#### [INSTRUCTIONS FOR THE TASK]
When you write out the records, keep every word exact and drop the pictures.

** Opening PROVIDED ENTRIES block **

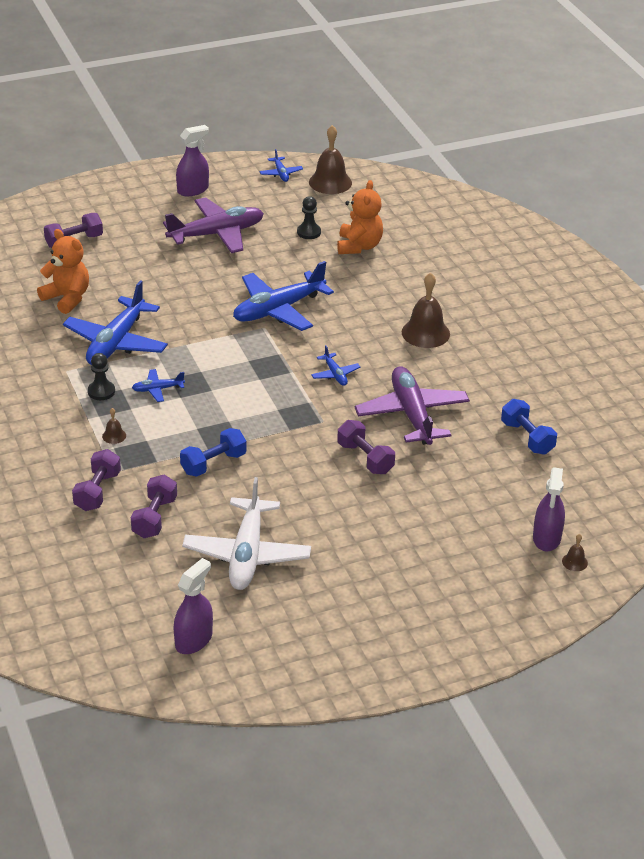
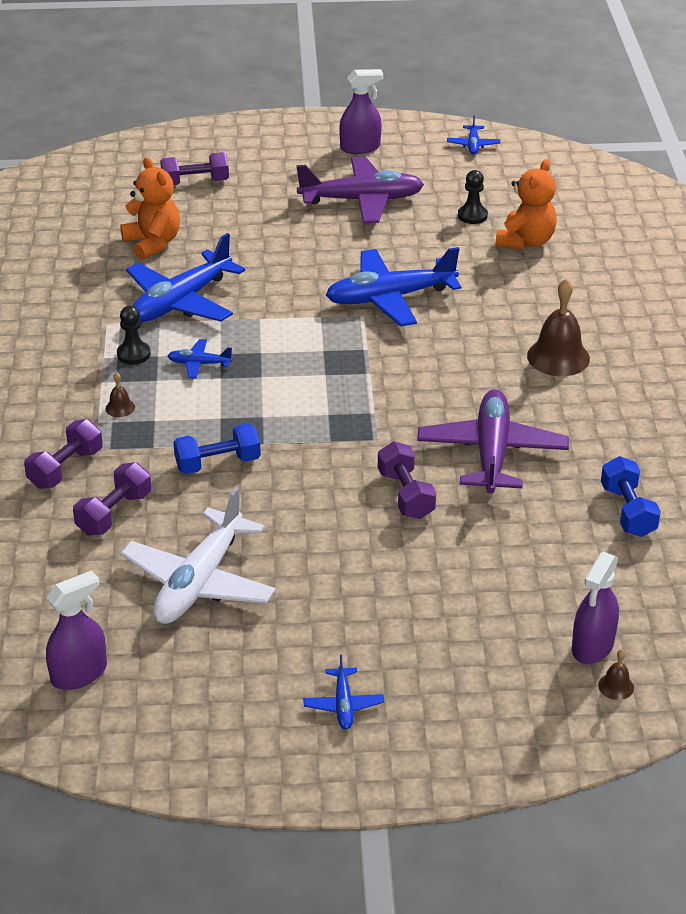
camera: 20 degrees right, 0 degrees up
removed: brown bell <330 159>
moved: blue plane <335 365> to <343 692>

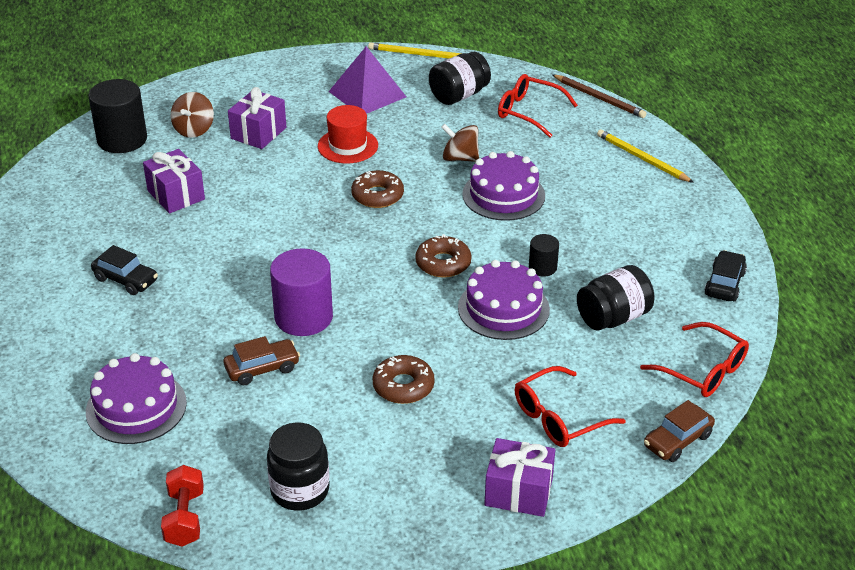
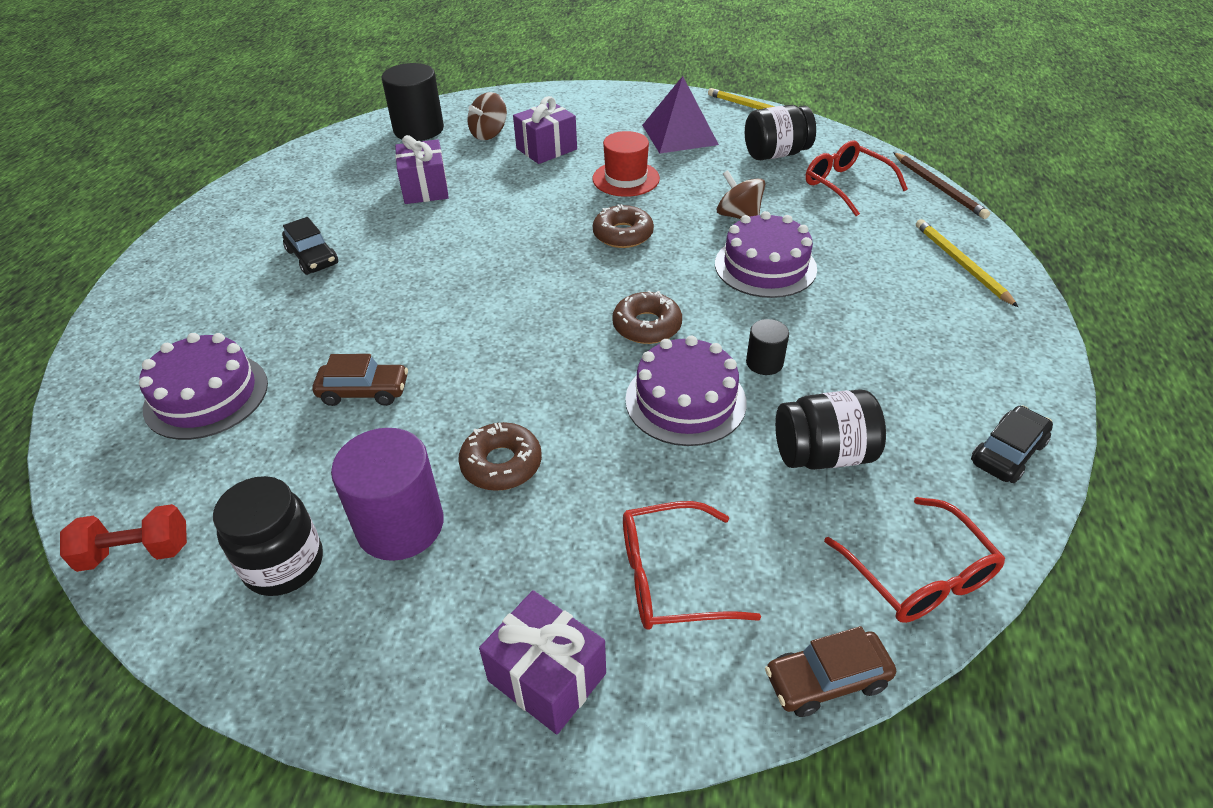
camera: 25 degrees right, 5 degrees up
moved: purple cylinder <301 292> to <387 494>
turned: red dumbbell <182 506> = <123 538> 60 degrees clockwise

** Closing PROVIDED ENTRIES block **

#### [ANSWER BOX]
camera: 20 degrees right, 0 degrees up
removed: brown bell <330 159>
moved: blue plane <335 365> to <343 692>

camera: 25 degrees right, 5 degrees up
moved: purple cylinder <301 292> to <387 494>
turned: red dumbbell <182 506> = <123 538> 60 degrees clockwise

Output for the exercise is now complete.